Work instruction: Transcribed word for word, the lines below from the one with "LUX3 pin SCL: D3 -> D2" through the last line of the records form the answer; no picture is to be included.

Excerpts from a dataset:
**********

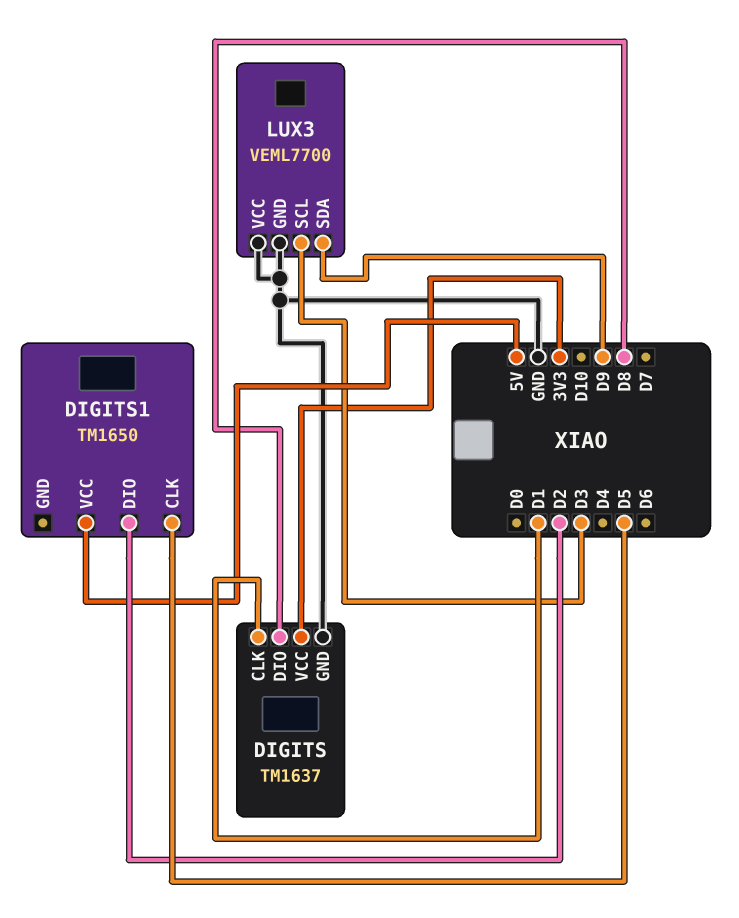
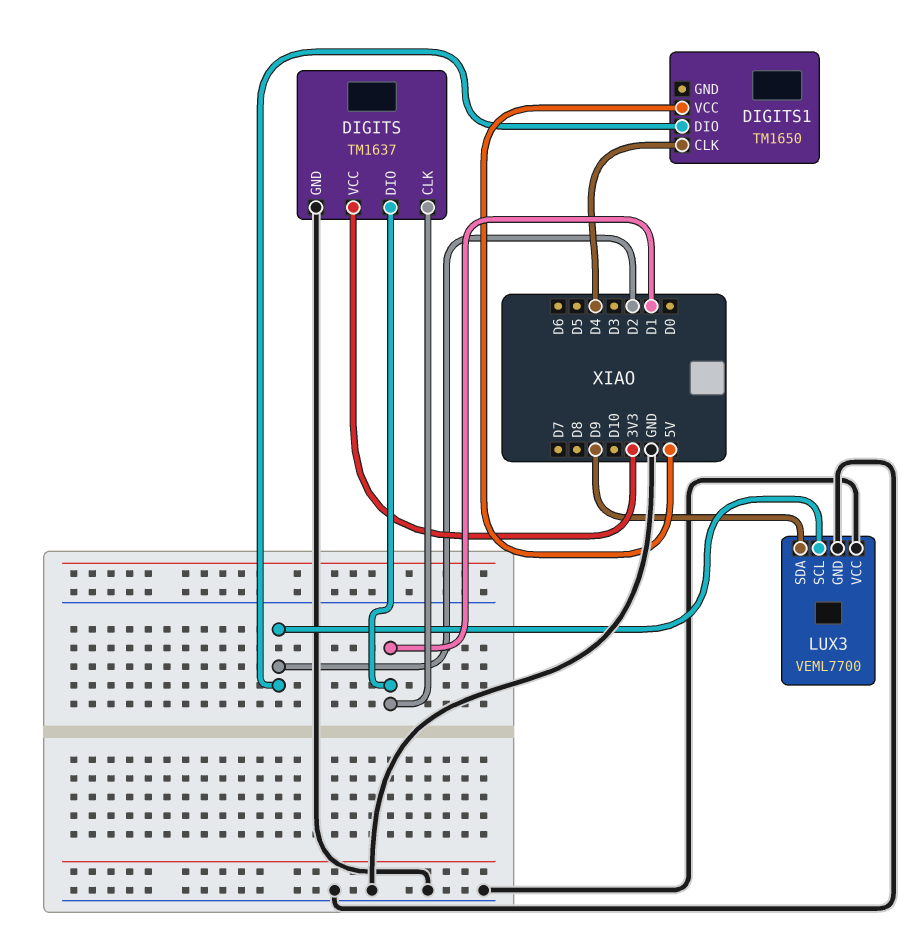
DIGITS pin DIO: D8 -> D1
DIGITS1 pin CLK: D5 -> D4
LUX3 pin SCL: D3 -> D2

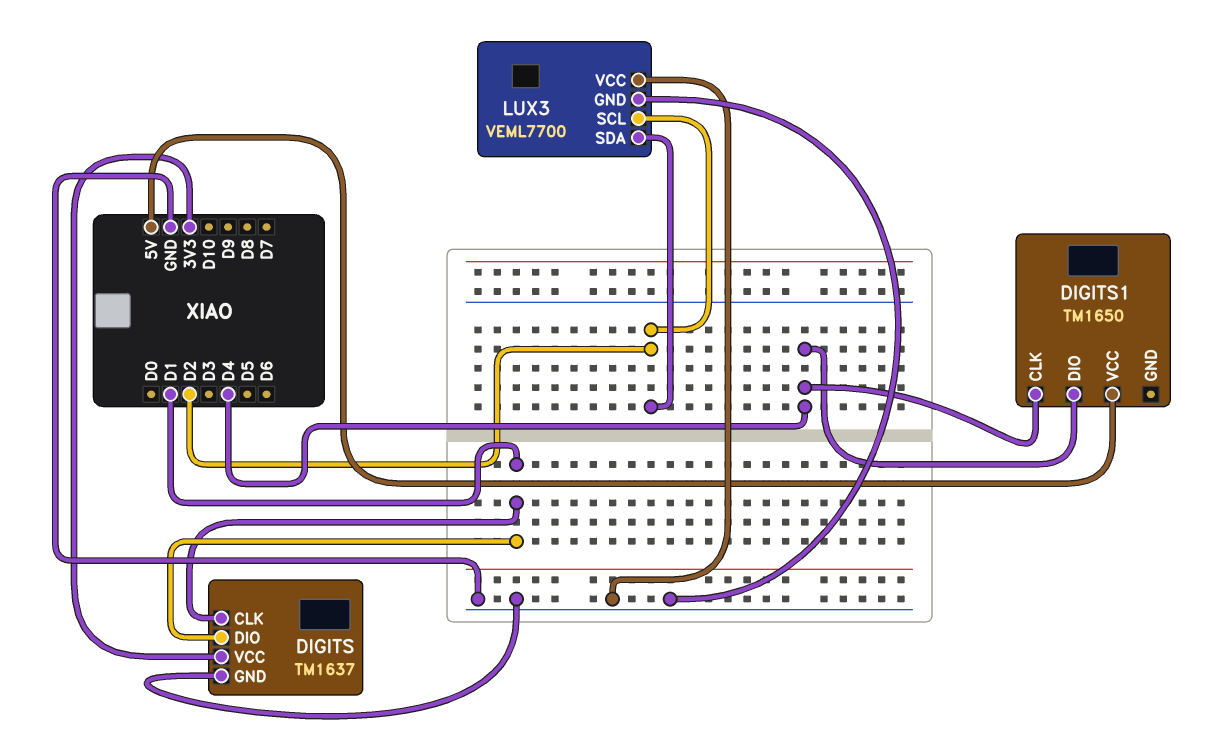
DIGITS1 pin DIO: D2 -> D4
LUX3 pin SDA: D9 -> D2

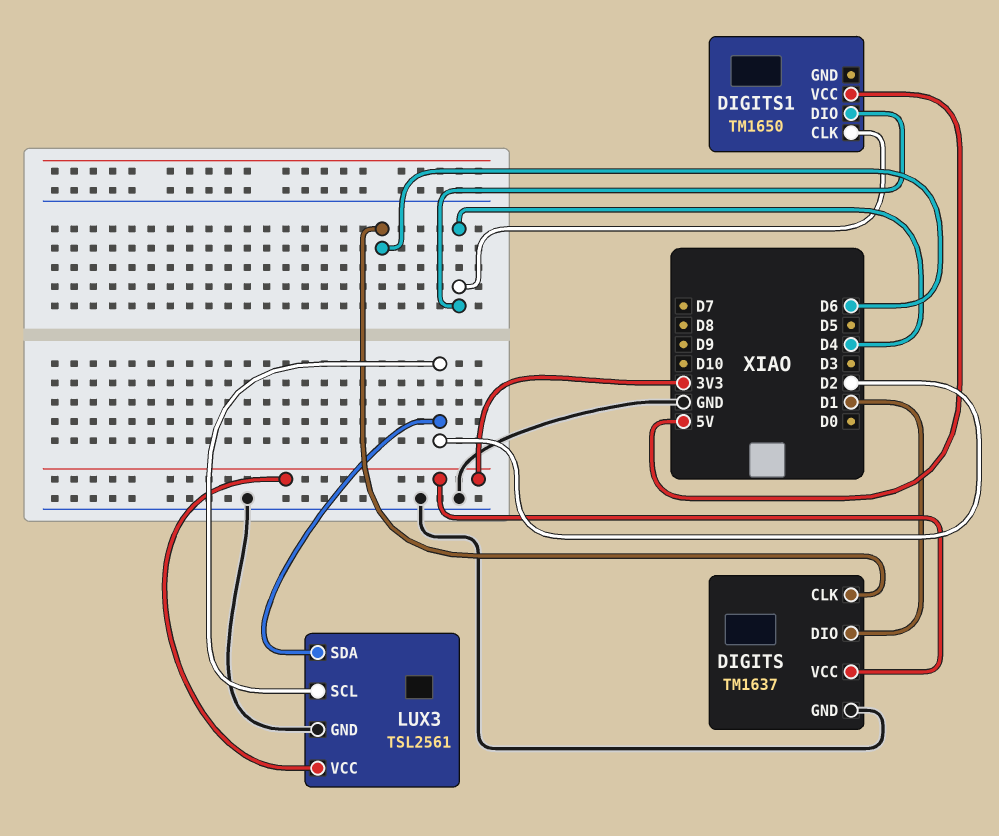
DIGITS pin CLK: D1 -> D6
LUX3: VEML7700 -> TSL2561
LUX3 pin VCC: GND -> 3V3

**********

Output below:
LUX3 pin SCL: D3 -> D2

DIGITS1 pin DIO: D2 -> D4
LUX3 pin SDA: D9 -> D2

DIGITS pin CLK: D1 -> D6
LUX3: VEML7700 -> TSL2561
LUX3 pin VCC: GND -> 3V3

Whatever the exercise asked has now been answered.